PROBLEM TO WORK ON>
Which lines below contain "diode"? Pull them out.

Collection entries
* * * * * * *
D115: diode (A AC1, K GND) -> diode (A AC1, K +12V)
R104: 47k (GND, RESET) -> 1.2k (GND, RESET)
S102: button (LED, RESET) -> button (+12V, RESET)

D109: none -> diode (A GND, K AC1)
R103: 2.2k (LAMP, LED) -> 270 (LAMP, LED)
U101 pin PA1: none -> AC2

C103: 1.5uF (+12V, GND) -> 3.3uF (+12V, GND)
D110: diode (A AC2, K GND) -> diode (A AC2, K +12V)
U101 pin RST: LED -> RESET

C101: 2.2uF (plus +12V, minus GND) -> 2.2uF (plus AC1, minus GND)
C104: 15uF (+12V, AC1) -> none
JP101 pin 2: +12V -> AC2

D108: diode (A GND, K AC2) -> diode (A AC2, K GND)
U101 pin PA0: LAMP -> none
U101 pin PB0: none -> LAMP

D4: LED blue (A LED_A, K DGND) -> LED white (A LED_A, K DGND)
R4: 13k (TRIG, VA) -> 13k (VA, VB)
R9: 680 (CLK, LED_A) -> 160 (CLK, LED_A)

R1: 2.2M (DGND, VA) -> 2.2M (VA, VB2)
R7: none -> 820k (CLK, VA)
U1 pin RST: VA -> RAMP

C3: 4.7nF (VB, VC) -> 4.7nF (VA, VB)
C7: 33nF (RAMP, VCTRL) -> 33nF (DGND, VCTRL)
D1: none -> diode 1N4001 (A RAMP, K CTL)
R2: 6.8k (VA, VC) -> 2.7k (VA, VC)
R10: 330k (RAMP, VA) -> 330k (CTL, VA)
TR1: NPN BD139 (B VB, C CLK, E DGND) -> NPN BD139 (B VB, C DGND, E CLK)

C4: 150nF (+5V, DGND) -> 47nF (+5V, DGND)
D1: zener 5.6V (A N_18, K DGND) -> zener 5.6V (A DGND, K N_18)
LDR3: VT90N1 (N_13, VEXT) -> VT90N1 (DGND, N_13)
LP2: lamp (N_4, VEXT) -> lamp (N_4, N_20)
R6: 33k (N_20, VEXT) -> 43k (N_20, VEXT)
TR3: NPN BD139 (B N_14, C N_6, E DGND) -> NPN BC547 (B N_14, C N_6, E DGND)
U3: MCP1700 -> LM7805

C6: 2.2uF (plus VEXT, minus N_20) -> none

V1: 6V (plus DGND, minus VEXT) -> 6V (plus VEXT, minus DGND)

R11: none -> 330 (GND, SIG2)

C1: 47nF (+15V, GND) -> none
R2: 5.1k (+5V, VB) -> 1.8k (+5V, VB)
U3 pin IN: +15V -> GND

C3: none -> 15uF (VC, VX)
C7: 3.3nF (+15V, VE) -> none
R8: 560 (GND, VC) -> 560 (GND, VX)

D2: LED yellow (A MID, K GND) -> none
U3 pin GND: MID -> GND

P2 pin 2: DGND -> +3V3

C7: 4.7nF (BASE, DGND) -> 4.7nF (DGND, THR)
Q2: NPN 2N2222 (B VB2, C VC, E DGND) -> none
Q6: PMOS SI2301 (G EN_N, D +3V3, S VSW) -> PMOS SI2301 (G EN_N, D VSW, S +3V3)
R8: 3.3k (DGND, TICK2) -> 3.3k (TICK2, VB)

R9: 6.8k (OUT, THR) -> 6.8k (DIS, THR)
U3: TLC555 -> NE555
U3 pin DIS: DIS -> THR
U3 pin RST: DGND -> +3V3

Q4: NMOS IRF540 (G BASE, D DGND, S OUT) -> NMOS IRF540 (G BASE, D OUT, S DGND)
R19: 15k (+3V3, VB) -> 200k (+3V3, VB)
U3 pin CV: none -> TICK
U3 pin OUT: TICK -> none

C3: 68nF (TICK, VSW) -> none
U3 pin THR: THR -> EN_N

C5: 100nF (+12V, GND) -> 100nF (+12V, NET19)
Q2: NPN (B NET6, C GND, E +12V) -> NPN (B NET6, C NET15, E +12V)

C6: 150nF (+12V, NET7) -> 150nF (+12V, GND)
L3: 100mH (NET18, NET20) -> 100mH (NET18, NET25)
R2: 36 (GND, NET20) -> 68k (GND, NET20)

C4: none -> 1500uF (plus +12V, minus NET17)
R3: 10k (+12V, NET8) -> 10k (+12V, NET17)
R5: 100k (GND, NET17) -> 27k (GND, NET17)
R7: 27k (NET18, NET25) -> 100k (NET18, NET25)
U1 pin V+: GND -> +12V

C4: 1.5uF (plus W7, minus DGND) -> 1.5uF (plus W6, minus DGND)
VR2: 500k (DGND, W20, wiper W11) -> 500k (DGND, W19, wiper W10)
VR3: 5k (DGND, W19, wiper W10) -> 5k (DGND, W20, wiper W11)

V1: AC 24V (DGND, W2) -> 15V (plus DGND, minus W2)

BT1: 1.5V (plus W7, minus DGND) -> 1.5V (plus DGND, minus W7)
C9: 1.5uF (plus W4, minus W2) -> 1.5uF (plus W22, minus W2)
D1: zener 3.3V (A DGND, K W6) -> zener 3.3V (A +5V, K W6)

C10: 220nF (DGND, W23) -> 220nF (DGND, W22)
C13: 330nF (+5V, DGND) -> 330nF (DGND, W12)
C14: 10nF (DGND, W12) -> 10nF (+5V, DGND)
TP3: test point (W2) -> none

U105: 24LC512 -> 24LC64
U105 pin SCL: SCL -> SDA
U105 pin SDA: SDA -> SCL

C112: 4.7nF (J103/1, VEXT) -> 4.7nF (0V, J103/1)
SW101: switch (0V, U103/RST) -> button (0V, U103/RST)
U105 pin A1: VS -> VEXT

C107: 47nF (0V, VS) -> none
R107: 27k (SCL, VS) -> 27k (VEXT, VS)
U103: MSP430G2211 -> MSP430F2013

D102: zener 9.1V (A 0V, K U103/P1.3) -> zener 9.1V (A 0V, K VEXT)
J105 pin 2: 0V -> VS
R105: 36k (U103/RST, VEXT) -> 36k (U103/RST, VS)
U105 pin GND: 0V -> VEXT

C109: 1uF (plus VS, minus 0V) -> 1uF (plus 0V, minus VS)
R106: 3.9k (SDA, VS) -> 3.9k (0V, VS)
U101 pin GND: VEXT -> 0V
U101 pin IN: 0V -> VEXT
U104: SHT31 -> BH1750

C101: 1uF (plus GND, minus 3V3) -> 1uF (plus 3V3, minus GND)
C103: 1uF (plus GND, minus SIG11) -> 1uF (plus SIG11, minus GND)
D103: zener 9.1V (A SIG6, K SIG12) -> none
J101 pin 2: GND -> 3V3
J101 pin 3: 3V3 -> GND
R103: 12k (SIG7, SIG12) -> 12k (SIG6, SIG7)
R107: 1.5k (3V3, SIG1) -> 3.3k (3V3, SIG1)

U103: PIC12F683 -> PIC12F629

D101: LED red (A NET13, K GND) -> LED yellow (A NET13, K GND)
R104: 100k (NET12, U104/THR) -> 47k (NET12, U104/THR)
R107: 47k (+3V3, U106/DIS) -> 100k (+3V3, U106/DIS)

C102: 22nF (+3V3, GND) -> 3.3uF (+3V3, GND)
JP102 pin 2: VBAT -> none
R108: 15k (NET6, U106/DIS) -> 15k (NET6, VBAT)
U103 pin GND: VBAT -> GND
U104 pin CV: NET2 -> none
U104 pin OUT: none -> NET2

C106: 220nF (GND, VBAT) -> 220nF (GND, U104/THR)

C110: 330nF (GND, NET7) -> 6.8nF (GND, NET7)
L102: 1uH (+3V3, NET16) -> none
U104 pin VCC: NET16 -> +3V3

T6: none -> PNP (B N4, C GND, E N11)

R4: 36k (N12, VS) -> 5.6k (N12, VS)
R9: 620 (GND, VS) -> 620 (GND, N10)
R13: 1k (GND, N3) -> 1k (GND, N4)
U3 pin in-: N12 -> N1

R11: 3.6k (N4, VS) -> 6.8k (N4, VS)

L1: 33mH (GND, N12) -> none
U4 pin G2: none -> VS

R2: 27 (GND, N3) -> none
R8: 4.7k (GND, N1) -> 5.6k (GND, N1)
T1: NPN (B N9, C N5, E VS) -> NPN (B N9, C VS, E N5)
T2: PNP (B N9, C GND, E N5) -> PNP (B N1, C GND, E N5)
* * * * * * *
THE COMPLETED TASK>
D115: diode (A AC1, K GND) -> diode (A AC1, K +12V)
D109: none -> diode (A GND, K AC1)
D110: diode (A AC2, K GND) -> diode (A AC2, K +12V)
D108: diode (A GND, K AC2) -> diode (A AC2, K GND)
D1: none -> diode 1N4001 (A RAMP, K CTL)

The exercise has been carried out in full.